* TRY IT: Pictures excluded, please transcribe exactly the lines from the one with "cyan L-shape: (65, 61)" through the end of the records below, and nothing more.

MATERIAL PROVIDED Block Start

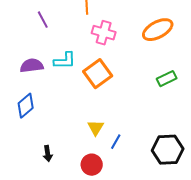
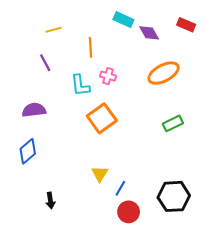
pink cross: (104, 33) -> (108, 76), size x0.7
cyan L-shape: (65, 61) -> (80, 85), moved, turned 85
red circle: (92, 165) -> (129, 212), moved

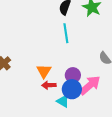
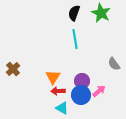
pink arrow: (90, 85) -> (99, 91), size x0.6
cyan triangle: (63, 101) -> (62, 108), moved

MATERIAL PROVIDED Block End

* EXERCISE RESULT:
cyan L-shape: (65, 61) -> (80, 85), moved, turned 85
red circle: (92, 165) -> (129, 212), moved

pink arrow: (90, 85) -> (99, 91), size x0.6
cyan triangle: (63, 101) -> (62, 108), moved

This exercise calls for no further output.